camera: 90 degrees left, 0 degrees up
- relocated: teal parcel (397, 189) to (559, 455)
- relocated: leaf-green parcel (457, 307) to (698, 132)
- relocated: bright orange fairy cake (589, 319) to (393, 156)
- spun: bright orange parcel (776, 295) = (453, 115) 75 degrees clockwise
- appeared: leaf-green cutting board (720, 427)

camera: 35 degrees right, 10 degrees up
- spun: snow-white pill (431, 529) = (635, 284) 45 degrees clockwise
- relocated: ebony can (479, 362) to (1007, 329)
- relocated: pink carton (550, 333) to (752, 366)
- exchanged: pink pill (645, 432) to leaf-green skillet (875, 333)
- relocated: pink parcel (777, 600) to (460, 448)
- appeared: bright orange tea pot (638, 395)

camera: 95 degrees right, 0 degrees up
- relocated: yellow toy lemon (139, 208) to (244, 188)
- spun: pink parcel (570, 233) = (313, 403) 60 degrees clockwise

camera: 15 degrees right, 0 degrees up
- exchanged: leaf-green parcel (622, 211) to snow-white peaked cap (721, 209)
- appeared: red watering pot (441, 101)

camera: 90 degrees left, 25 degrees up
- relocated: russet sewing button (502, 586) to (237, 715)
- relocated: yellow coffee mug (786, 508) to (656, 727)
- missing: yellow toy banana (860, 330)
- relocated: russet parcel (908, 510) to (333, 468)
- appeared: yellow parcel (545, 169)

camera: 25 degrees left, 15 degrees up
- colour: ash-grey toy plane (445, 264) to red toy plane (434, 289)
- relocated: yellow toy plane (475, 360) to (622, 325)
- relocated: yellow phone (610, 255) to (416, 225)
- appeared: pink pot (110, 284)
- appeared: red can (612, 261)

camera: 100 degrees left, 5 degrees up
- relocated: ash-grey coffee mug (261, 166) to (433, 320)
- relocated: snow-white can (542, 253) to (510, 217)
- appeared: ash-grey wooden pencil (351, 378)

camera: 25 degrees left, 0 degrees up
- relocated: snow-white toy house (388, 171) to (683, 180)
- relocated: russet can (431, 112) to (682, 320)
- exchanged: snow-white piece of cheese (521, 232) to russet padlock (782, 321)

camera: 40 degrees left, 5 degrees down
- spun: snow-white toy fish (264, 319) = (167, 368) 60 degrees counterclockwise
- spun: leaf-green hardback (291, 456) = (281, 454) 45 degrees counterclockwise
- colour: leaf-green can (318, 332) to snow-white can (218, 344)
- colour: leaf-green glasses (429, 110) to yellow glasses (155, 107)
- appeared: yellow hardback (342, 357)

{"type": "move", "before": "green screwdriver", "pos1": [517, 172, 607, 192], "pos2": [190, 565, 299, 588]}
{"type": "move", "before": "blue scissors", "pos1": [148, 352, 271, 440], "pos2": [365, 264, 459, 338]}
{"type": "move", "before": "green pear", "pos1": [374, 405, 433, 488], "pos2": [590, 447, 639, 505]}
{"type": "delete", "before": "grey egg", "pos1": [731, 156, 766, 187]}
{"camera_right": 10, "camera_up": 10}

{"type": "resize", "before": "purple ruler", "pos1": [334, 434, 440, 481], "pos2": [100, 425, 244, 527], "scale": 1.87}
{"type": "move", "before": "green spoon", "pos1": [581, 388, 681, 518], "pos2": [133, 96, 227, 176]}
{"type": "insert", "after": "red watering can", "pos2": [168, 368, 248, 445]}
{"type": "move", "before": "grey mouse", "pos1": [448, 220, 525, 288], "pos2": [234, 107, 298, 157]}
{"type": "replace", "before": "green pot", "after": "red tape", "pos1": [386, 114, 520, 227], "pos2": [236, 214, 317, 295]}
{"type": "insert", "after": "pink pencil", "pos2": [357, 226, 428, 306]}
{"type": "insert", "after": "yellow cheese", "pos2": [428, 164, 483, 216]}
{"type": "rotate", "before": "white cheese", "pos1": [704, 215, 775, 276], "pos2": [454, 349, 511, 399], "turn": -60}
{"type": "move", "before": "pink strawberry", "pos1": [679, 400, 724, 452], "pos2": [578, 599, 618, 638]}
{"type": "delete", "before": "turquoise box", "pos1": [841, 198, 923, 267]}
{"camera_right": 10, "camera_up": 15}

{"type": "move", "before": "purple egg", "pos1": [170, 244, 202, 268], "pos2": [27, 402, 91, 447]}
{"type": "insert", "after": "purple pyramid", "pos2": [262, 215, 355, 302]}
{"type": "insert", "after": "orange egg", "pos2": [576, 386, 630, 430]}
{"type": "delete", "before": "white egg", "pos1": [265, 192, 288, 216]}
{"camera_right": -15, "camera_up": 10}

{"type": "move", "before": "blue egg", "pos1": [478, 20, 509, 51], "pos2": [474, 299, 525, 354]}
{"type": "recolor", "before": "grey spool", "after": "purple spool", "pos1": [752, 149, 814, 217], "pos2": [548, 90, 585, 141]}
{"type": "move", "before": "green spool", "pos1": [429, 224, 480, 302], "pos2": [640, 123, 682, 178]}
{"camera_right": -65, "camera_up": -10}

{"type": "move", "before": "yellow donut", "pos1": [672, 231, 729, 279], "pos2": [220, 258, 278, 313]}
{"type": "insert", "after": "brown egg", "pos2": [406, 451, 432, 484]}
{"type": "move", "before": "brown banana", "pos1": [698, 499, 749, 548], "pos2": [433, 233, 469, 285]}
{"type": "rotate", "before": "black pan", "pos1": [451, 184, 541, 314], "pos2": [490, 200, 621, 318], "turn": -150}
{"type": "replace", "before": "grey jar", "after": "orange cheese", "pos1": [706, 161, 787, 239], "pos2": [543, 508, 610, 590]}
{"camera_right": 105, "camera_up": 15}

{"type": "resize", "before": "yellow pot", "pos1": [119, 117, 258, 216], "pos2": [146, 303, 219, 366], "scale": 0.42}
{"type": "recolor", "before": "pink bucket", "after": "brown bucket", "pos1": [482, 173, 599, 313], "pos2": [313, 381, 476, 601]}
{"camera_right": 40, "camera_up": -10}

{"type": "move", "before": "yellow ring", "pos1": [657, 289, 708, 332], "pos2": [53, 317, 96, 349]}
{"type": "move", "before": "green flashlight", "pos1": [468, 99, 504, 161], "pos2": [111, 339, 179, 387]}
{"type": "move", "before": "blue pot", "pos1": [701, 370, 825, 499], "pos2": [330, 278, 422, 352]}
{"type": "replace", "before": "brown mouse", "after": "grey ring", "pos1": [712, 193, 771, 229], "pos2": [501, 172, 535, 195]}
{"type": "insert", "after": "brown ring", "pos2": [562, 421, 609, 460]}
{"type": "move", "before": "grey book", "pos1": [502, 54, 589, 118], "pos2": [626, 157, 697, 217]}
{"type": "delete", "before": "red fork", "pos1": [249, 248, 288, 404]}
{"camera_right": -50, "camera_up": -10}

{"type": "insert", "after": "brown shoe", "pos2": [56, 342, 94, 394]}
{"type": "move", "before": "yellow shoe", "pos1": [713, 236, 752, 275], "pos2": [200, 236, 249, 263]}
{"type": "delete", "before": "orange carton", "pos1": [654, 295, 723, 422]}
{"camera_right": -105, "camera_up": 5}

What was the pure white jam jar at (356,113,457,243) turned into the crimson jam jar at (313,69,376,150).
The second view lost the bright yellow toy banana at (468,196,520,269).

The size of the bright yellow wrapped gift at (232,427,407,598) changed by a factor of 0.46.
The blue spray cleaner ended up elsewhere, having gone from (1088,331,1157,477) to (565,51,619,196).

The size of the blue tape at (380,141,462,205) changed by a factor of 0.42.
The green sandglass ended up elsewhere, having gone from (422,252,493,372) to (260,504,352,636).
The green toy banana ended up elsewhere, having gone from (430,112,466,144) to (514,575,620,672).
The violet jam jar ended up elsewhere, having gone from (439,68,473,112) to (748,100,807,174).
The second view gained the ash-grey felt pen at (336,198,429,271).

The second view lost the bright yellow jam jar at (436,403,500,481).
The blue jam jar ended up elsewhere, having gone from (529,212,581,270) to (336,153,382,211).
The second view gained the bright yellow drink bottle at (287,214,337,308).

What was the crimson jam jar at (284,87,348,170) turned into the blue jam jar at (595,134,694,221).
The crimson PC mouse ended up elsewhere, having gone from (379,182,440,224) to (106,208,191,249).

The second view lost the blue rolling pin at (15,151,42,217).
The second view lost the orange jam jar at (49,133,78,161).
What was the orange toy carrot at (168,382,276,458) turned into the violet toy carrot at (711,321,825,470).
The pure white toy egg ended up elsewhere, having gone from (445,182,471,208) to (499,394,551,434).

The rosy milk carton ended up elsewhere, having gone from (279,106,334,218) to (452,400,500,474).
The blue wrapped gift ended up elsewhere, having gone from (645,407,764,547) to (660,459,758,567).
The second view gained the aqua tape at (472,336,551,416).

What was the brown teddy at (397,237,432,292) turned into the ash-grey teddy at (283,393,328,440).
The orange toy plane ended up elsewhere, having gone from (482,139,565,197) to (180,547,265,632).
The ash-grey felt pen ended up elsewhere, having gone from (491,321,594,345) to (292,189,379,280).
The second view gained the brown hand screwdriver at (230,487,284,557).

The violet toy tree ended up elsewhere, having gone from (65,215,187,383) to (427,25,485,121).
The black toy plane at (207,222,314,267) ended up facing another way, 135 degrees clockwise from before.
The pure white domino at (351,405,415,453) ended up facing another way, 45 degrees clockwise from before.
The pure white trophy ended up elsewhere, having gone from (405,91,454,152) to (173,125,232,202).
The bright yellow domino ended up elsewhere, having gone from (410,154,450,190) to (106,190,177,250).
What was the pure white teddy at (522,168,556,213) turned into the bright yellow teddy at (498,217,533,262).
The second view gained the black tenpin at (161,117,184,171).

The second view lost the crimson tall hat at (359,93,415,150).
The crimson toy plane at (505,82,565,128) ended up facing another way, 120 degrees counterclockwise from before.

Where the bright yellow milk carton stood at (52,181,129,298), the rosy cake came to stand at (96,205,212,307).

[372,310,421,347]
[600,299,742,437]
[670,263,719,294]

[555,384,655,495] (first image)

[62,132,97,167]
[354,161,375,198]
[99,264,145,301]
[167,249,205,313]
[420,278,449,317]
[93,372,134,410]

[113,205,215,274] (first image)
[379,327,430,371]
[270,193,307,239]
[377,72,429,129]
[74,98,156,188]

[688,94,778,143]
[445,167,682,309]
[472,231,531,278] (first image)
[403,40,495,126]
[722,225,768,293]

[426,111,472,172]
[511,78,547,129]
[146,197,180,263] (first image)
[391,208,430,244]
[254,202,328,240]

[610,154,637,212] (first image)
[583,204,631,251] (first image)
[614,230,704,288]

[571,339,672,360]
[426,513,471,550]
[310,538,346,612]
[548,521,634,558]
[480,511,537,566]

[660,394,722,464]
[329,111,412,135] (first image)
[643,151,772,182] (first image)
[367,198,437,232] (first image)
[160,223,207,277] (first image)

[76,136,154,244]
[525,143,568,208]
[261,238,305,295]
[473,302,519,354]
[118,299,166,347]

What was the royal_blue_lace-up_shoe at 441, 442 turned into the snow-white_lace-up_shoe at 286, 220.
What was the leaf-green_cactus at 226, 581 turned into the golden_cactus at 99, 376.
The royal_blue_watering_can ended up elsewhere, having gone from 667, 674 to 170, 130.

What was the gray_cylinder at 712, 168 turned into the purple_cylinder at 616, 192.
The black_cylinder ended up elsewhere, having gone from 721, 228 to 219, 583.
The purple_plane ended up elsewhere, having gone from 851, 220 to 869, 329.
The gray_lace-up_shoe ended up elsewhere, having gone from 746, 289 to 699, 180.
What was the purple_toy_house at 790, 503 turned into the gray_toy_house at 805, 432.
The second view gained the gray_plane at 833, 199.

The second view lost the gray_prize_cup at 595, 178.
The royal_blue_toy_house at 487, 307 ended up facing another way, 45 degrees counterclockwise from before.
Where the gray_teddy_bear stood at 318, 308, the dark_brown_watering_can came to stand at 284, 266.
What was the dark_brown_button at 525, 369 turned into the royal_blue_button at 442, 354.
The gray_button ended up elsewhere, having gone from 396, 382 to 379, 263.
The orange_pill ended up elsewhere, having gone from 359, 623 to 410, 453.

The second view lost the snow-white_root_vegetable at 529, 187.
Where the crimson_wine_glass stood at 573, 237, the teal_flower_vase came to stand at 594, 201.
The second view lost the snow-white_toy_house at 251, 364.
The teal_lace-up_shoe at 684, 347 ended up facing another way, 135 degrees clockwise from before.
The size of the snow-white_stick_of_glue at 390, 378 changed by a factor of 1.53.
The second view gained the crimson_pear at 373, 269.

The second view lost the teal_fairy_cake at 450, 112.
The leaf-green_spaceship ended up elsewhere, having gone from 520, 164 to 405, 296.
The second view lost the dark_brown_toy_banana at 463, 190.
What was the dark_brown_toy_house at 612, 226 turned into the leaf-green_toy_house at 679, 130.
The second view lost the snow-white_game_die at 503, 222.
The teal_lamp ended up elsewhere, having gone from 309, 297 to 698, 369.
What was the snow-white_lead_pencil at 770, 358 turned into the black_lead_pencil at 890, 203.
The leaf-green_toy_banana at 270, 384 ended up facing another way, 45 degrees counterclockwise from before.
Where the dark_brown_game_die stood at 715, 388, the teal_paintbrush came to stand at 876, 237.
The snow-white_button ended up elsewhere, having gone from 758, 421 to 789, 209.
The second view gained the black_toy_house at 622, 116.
━━━━
Work task =
If a line in the data contains the string "lost", copy it.

Response area =
The second view lost the bright yellow toy banana at (468,196,520,269).
The second view lost the bright yellow jam jar at (436,403,500,481).
The second view lost the blue rolling pin at (15,151,42,217).
The second view lost the orange jam jar at (49,133,78,161).
The second view lost the crimson tall hat at (359,93,415,150).
The second view lost the gray_prize_cup at 595, 178.
The second view lost the snow-white_root_vegetable at 529, 187.
The second view lost the snow-white_toy_house at 251, 364.
The second view lost the teal_fairy_cake at 450, 112.
The second view lost the dark_brown_toy_banana at 463, 190.
The second view lost the snow-white_game_die at 503, 222.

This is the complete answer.